Records to process:
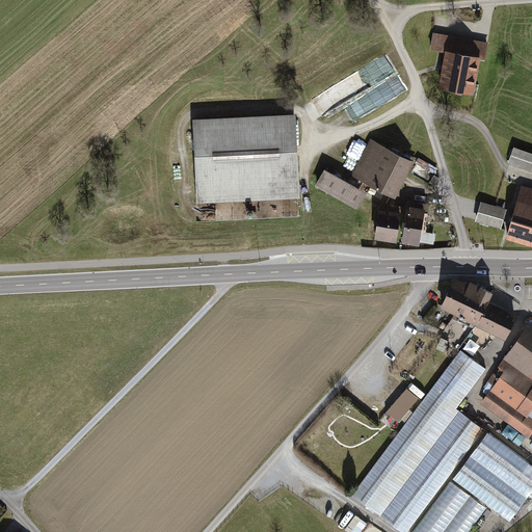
[(446,53),(439,89),(473,97),(480,59),(485,60),(488,43),(435,32),(431,50),(446,53)]
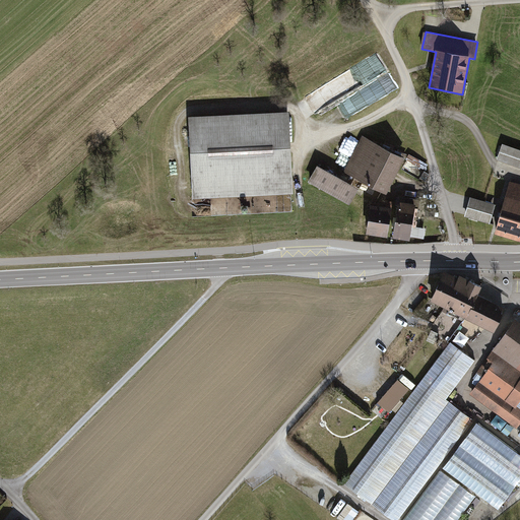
[(194,195),(293,190),(288,115),(190,120),(194,195)]
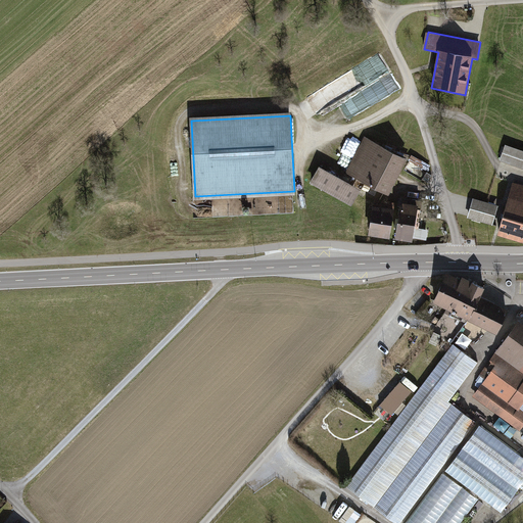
[(366,136),(345,172),(388,192),(407,155),(366,136)]
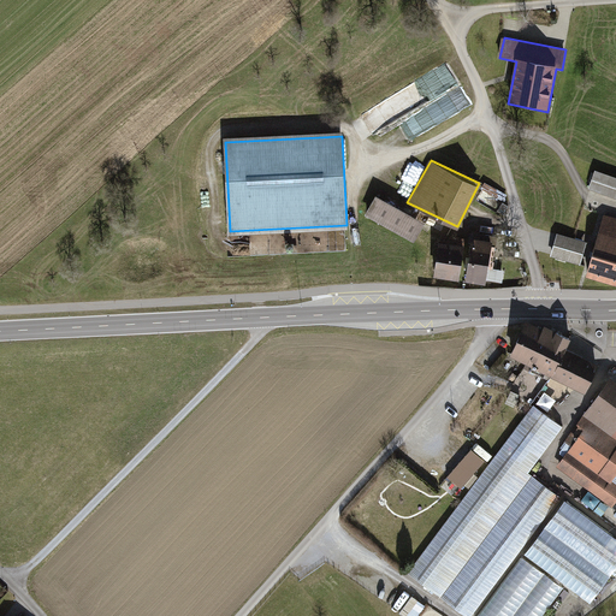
[(615,178),(596,172),(590,190),(615,199),(615,178)]
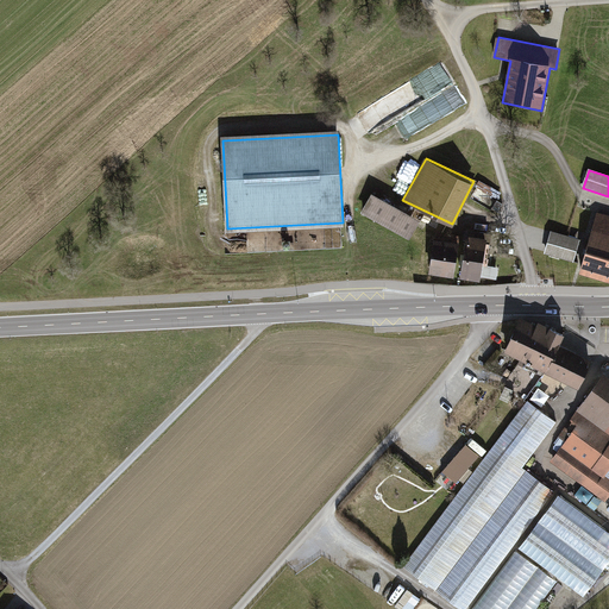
[(420,219),(371,192),(360,212),(409,238),(420,219)]
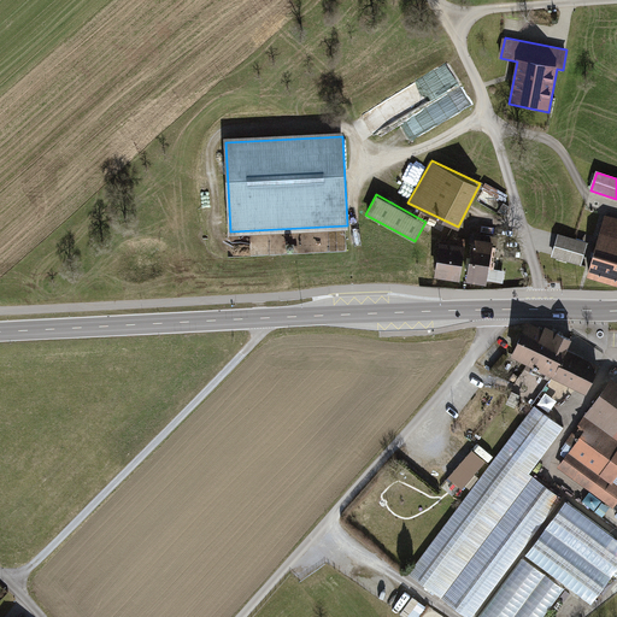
[(616,219),(605,216),(588,278),(616,286),(616,219)]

Assigned task: Each line above should be set down exactly as written, with pictures excluded.

Exercise response:
[(446,53),(439,89),(473,97),(480,59),(485,60),(488,43),(435,32),(431,50),(446,53)]
[(194,195),(293,190),(288,115),(190,120),(194,195)]
[(366,136),(345,172),(388,192),(407,155),(366,136)]
[(615,178),(596,172),(590,190),(615,199),(615,178)]
[(420,219),(371,192),(360,212),(409,238),(420,219)]
[(616,219),(605,216),(588,278),(616,286),(616,219)]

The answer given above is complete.